— EXERCISE REQUIREMENTS —
Pictures are to be left out, and only the lines from the one containing "white robot [371,139,388,189]" through the last line of the data are to be returned exactly.

[Object change descriptions]
++++++

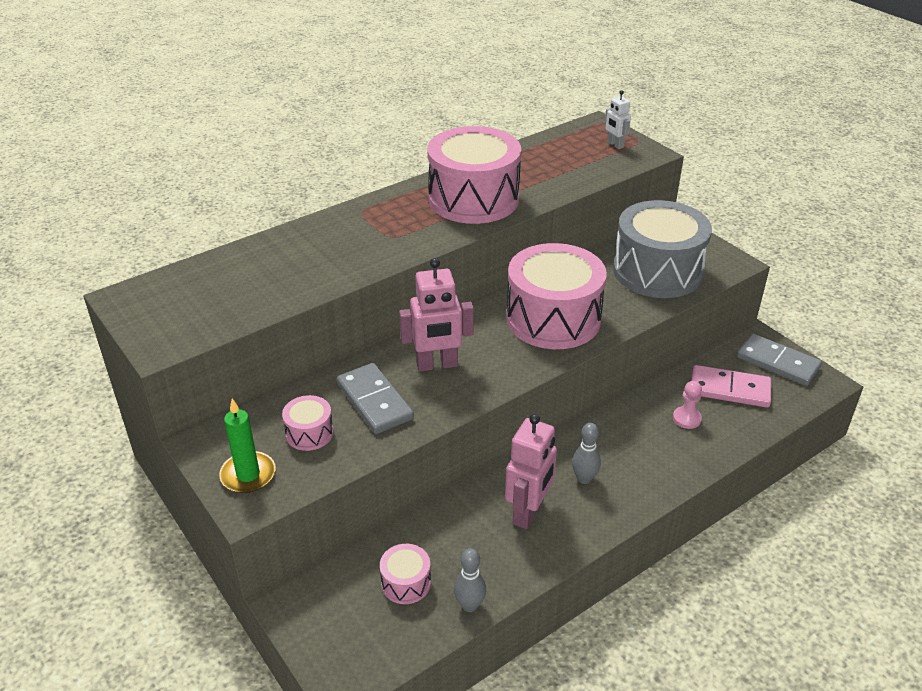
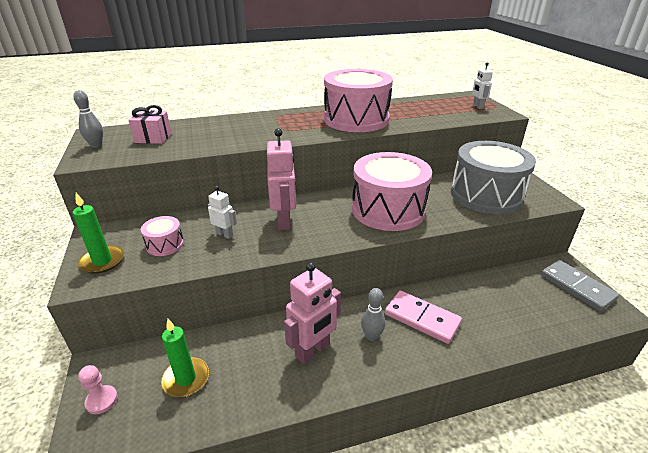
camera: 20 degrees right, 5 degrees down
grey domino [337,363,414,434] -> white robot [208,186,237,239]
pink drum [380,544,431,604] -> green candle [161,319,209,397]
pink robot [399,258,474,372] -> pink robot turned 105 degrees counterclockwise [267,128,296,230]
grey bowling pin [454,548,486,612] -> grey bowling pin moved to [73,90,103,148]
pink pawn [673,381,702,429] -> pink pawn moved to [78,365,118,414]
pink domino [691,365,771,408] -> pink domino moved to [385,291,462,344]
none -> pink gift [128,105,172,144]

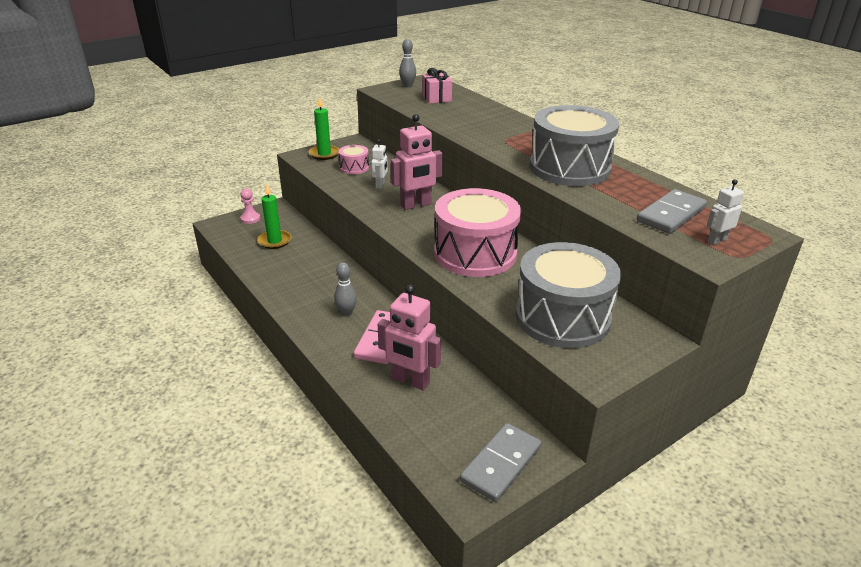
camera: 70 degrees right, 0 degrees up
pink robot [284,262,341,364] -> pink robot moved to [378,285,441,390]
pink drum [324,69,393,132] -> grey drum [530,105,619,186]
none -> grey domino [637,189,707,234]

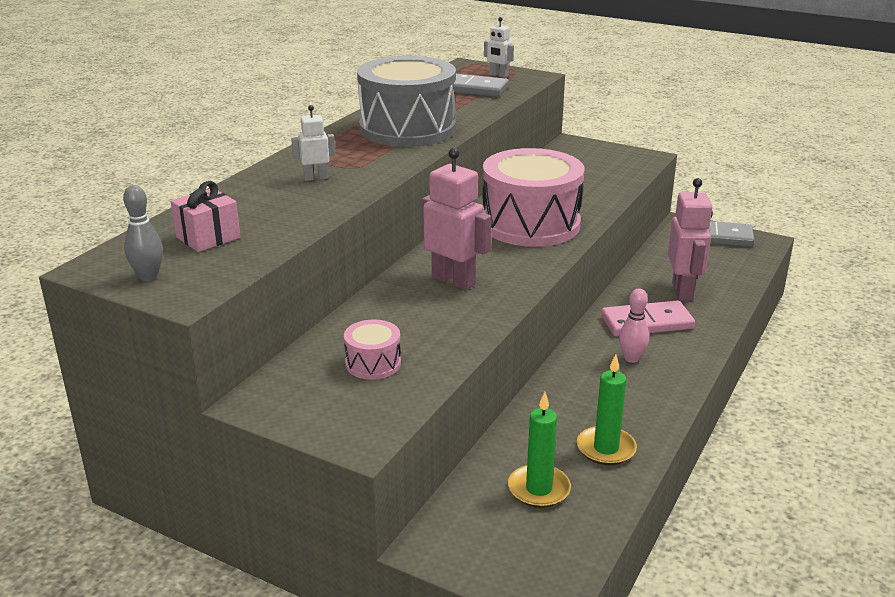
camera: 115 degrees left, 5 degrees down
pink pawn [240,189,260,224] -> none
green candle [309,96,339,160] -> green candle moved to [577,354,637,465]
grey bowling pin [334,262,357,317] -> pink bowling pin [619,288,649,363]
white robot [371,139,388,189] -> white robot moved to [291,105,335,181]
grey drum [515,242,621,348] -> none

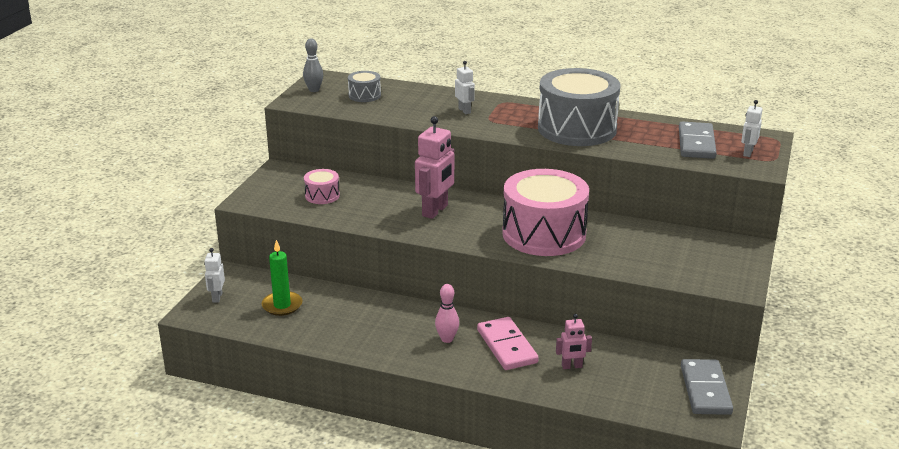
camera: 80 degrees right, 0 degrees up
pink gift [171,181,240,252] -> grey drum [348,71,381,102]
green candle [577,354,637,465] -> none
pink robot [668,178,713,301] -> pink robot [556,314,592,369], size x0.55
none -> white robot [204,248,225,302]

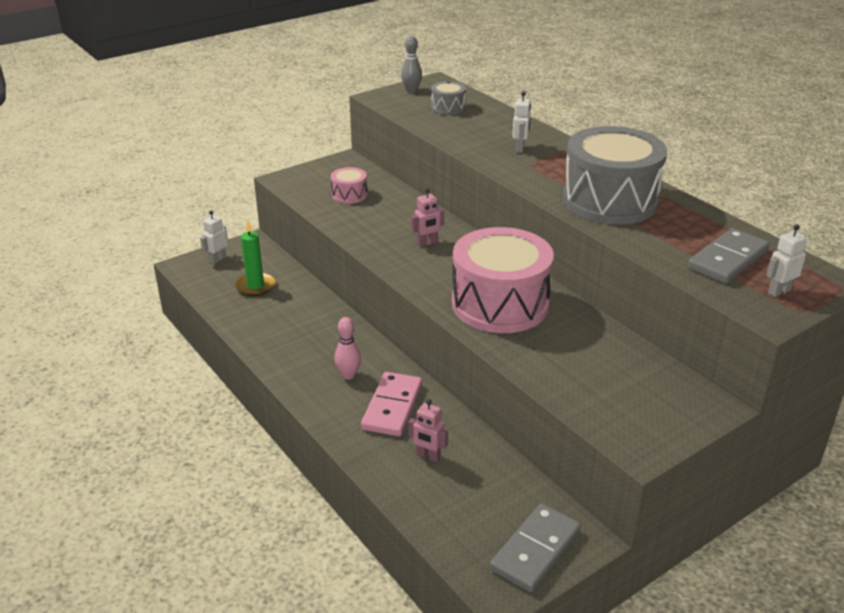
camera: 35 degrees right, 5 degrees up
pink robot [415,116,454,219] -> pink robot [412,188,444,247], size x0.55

++++++

— RESPONSE BOX —
white robot [371,139,388,189] -> white robot moved to [291,105,335,181]
grey drum [515,242,621,348] -> none

camera: 80 degrees right, 0 degrees up
pink gift [171,181,240,252] -> grey drum [348,71,381,102]
green candle [577,354,637,465] -> none
pink robot [668,178,713,301] -> pink robot [556,314,592,369], size x0.55
none -> white robot [204,248,225,302]

camera: 35 degrees right, 5 degrees up
pink robot [415,116,454,219] -> pink robot [412,188,444,247], size x0.55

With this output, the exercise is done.